[Frame-by-frame shape edits]

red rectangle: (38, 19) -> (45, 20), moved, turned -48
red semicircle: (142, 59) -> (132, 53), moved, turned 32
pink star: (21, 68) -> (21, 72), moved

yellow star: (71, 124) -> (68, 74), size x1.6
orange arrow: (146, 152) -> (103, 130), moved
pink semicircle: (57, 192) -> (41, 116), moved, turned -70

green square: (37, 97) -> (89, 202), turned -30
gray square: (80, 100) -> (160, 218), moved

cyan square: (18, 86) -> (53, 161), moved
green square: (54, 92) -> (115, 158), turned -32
* * *
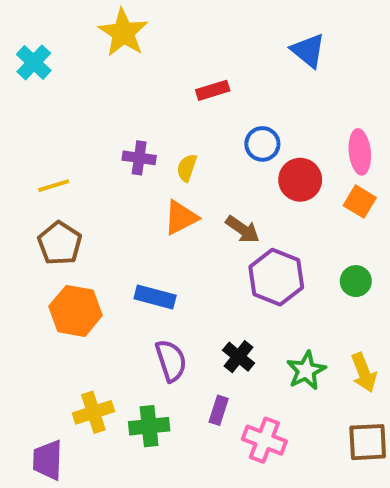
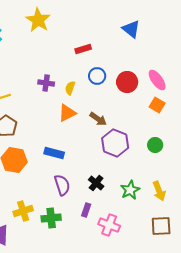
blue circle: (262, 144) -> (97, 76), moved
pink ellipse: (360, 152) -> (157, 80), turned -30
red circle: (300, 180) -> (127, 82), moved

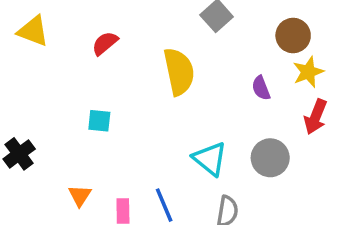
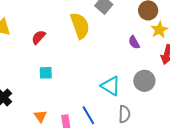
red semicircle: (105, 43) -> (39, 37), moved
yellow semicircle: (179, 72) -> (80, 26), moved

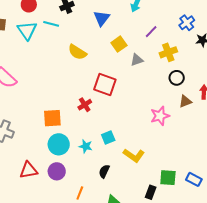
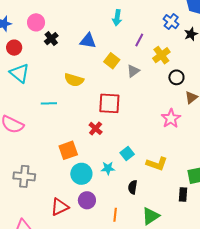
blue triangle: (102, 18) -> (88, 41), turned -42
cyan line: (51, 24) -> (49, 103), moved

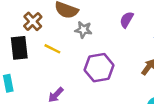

* Problem statement *
All that should be written out is the stretch of lines above between the one holding "pink star: (21, 68) -> (21, 72), moved" and the one holding "green square: (54, 92)", inclusive, exactly as given.

* Answer box *
pink star: (21, 68) -> (21, 72), moved

yellow star: (71, 124) -> (68, 74), size x1.6
orange arrow: (146, 152) -> (103, 130), moved
pink semicircle: (57, 192) -> (41, 116), moved, turned -70

green square: (37, 97) -> (89, 202), turned -30
gray square: (80, 100) -> (160, 218), moved

cyan square: (18, 86) -> (53, 161), moved
green square: (54, 92) -> (115, 158), turned -32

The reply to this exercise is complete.